====== Records shown
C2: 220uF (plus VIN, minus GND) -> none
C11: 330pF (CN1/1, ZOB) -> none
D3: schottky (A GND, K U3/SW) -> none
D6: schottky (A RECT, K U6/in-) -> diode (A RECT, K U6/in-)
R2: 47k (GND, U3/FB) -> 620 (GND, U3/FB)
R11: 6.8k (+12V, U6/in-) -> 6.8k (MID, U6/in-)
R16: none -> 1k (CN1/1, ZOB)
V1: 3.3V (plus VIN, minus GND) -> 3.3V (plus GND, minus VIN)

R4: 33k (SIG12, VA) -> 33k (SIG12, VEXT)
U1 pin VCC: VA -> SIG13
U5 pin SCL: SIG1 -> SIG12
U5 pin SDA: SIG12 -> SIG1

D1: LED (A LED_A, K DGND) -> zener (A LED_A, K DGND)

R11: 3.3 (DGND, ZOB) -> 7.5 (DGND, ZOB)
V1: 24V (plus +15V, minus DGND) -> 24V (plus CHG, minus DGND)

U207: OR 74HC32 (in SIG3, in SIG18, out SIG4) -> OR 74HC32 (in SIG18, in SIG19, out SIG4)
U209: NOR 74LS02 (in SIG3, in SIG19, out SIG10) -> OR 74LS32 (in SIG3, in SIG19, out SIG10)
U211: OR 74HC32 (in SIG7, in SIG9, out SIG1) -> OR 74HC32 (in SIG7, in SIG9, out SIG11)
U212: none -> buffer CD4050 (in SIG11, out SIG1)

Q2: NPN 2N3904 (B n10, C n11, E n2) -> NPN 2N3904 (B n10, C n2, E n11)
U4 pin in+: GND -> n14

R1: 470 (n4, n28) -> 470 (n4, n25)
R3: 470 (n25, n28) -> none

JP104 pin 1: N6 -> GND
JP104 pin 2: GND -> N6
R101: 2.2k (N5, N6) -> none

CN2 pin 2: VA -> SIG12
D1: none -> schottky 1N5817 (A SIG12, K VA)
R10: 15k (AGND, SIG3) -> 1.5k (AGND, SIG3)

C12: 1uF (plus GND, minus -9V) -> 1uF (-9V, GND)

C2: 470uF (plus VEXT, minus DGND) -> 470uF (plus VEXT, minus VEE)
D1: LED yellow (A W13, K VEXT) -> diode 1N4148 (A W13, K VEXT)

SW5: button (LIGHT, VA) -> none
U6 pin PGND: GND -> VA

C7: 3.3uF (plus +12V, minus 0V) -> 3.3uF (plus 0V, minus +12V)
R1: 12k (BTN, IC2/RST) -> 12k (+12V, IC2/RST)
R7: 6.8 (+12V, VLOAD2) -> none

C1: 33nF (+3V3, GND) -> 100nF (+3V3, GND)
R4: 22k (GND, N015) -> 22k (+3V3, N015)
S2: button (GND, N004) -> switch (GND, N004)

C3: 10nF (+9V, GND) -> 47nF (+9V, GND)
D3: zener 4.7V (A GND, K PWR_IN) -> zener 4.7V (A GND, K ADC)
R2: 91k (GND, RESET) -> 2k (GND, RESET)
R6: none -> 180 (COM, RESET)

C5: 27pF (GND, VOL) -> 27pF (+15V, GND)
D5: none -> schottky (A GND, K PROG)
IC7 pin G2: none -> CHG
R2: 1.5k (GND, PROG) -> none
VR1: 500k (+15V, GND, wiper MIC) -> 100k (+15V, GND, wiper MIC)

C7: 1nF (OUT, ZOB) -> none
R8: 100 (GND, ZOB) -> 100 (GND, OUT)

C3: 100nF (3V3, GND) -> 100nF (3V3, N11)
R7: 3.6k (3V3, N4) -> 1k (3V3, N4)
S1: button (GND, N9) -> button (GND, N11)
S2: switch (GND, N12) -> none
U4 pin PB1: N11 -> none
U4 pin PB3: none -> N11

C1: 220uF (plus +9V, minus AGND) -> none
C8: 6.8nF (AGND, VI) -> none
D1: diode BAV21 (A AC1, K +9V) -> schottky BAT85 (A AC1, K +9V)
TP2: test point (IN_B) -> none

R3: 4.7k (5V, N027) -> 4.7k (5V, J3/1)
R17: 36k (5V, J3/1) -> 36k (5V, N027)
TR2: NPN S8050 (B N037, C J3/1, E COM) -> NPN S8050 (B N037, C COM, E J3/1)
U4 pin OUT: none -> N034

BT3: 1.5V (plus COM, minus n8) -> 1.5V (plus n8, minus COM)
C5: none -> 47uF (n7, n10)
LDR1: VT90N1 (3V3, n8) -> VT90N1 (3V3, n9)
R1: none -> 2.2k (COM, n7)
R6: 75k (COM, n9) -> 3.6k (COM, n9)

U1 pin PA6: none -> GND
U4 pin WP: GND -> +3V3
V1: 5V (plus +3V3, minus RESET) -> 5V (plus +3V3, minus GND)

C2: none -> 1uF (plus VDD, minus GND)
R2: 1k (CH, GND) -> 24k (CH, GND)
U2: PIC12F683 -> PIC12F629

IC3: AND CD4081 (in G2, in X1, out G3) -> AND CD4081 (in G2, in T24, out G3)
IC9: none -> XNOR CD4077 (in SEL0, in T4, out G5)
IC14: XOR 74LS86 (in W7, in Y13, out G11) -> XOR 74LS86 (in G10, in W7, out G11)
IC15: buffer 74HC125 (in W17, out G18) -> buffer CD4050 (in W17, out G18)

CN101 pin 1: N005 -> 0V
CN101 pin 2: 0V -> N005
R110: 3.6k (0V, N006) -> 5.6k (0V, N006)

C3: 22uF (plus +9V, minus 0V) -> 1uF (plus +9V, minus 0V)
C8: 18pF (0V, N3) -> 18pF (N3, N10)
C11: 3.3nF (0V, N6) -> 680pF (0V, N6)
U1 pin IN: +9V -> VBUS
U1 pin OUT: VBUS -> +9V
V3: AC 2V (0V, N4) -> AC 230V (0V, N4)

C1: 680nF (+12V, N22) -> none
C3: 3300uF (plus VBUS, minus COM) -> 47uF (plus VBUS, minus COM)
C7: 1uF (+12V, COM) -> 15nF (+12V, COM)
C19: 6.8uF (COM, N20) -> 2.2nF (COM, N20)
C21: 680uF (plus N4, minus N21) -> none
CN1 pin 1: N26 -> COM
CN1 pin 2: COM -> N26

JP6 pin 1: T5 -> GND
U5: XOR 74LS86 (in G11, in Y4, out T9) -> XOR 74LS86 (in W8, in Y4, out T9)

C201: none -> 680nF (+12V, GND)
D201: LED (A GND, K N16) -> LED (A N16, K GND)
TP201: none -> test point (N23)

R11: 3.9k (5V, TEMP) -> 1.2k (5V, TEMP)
============
### To do
Please print all the data again exactly as given.

### Output of the exercise
C2: 220uF (plus VIN, minus GND) -> none
C11: 330pF (CN1/1, ZOB) -> none
D3: schottky (A GND, K U3/SW) -> none
D6: schottky (A RECT, K U6/in-) -> diode (A RECT, K U6/in-)
R2: 47k (GND, U3/FB) -> 620 (GND, U3/FB)
R11: 6.8k (+12V, U6/in-) -> 6.8k (MID, U6/in-)
R16: none -> 1k (CN1/1, ZOB)
V1: 3.3V (plus VIN, minus GND) -> 3.3V (plus GND, minus VIN)

R4: 33k (SIG12, VA) -> 33k (SIG12, VEXT)
U1 pin VCC: VA -> SIG13
U5 pin SCL: SIG1 -> SIG12
U5 pin SDA: SIG12 -> SIG1

D1: LED (A LED_A, K DGND) -> zener (A LED_A, K DGND)

R11: 3.3 (DGND, ZOB) -> 7.5 (DGND, ZOB)
V1: 24V (plus +15V, minus DGND) -> 24V (plus CHG, minus DGND)

U207: OR 74HC32 (in SIG3, in SIG18, out SIG4) -> OR 74HC32 (in SIG18, in SIG19, out SIG4)
U209: NOR 74LS02 (in SIG3, in SIG19, out SIG10) -> OR 74LS32 (in SIG3, in SIG19, out SIG10)
U211: OR 74HC32 (in SIG7, in SIG9, out SIG1) -> OR 74HC32 (in SIG7, in SIG9, out SIG11)
U212: none -> buffer CD4050 (in SIG11, out SIG1)

Q2: NPN 2N3904 (B n10, C n11, E n2) -> NPN 2N3904 (B n10, C n2, E n11)
U4 pin in+: GND -> n14

R1: 470 (n4, n28) -> 470 (n4, n25)
R3: 470 (n25, n28) -> none

JP104 pin 1: N6 -> GND
JP104 pin 2: GND -> N6
R101: 2.2k (N5, N6) -> none

CN2 pin 2: VA -> SIG12
D1: none -> schottky 1N5817 (A SIG12, K VA)
R10: 15k (AGND, SIG3) -> 1.5k (AGND, SIG3)

C12: 1uF (plus GND, minus -9V) -> 1uF (-9V, GND)

C2: 470uF (plus VEXT, minus DGND) -> 470uF (plus VEXT, minus VEE)
D1: LED yellow (A W13, K VEXT) -> diode 1N4148 (A W13, K VEXT)

SW5: button (LIGHT, VA) -> none
U6 pin PGND: GND -> VA

C7: 3.3uF (plus +12V, minus 0V) -> 3.3uF (plus 0V, minus +12V)
R1: 12k (BTN, IC2/RST) -> 12k (+12V, IC2/RST)
R7: 6.8 (+12V, VLOAD2) -> none

C1: 33nF (+3V3, GND) -> 100nF (+3V3, GND)
R4: 22k (GND, N015) -> 22k (+3V3, N015)
S2: button (GND, N004) -> switch (GND, N004)

C3: 10nF (+9V, GND) -> 47nF (+9V, GND)
D3: zener 4.7V (A GND, K PWR_IN) -> zener 4.7V (A GND, K ADC)
R2: 91k (GND, RESET) -> 2k (GND, RESET)
R6: none -> 180 (COM, RESET)

C5: 27pF (GND, VOL) -> 27pF (+15V, GND)
D5: none -> schottky (A GND, K PROG)
IC7 pin G2: none -> CHG
R2: 1.5k (GND, PROG) -> none
VR1: 500k (+15V, GND, wiper MIC) -> 100k (+15V, GND, wiper MIC)

C7: 1nF (OUT, ZOB) -> none
R8: 100 (GND, ZOB) -> 100 (GND, OUT)

C3: 100nF (3V3, GND) -> 100nF (3V3, N11)
R7: 3.6k (3V3, N4) -> 1k (3V3, N4)
S1: button (GND, N9) -> button (GND, N11)
S2: switch (GND, N12) -> none
U4 pin PB1: N11 -> none
U4 pin PB3: none -> N11

C1: 220uF (plus +9V, minus AGND) -> none
C8: 6.8nF (AGND, VI) -> none
D1: diode BAV21 (A AC1, K +9V) -> schottky BAT85 (A AC1, K +9V)
TP2: test point (IN_B) -> none

R3: 4.7k (5V, N027) -> 4.7k (5V, J3/1)
R17: 36k (5V, J3/1) -> 36k (5V, N027)
TR2: NPN S8050 (B N037, C J3/1, E COM) -> NPN S8050 (B N037, C COM, E J3/1)
U4 pin OUT: none -> N034

BT3: 1.5V (plus COM, minus n8) -> 1.5V (plus n8, minus COM)
C5: none -> 47uF (n7, n10)
LDR1: VT90N1 (3V3, n8) -> VT90N1 (3V3, n9)
R1: none -> 2.2k (COM, n7)
R6: 75k (COM, n9) -> 3.6k (COM, n9)

U1 pin PA6: none -> GND
U4 pin WP: GND -> +3V3
V1: 5V (plus +3V3, minus RESET) -> 5V (plus +3V3, minus GND)

C2: none -> 1uF (plus VDD, minus GND)
R2: 1k (CH, GND) -> 24k (CH, GND)
U2: PIC12F683 -> PIC12F629

IC3: AND CD4081 (in G2, in X1, out G3) -> AND CD4081 (in G2, in T24, out G3)
IC9: none -> XNOR CD4077 (in SEL0, in T4, out G5)
IC14: XOR 74LS86 (in W7, in Y13, out G11) -> XOR 74LS86 (in G10, in W7, out G11)
IC15: buffer 74HC125 (in W17, out G18) -> buffer CD4050 (in W17, out G18)

CN101 pin 1: N005 -> 0V
CN101 pin 2: 0V -> N005
R110: 3.6k (0V, N006) -> 5.6k (0V, N006)

C3: 22uF (plus +9V, minus 0V) -> 1uF (plus +9V, minus 0V)
C8: 18pF (0V, N3) -> 18pF (N3, N10)
C11: 3.3nF (0V, N6) -> 680pF (0V, N6)
U1 pin IN: +9V -> VBUS
U1 pin OUT: VBUS -> +9V
V3: AC 2V (0V, N4) -> AC 230V (0V, N4)

C1: 680nF (+12V, N22) -> none
C3: 3300uF (plus VBUS, minus COM) -> 47uF (plus VBUS, minus COM)
C7: 1uF (+12V, COM) -> 15nF (+12V, COM)
C19: 6.8uF (COM, N20) -> 2.2nF (COM, N20)
C21: 680uF (plus N4, minus N21) -> none
CN1 pin 1: N26 -> COM
CN1 pin 2: COM -> N26

JP6 pin 1: T5 -> GND
U5: XOR 74LS86 (in G11, in Y4, out T9) -> XOR 74LS86 (in W8, in Y4, out T9)

C201: none -> 680nF (+12V, GND)
D201: LED (A GND, K N16) -> LED (A N16, K GND)
TP201: none -> test point (N23)

R11: 3.9k (5V, TEMP) -> 1.2k (5V, TEMP)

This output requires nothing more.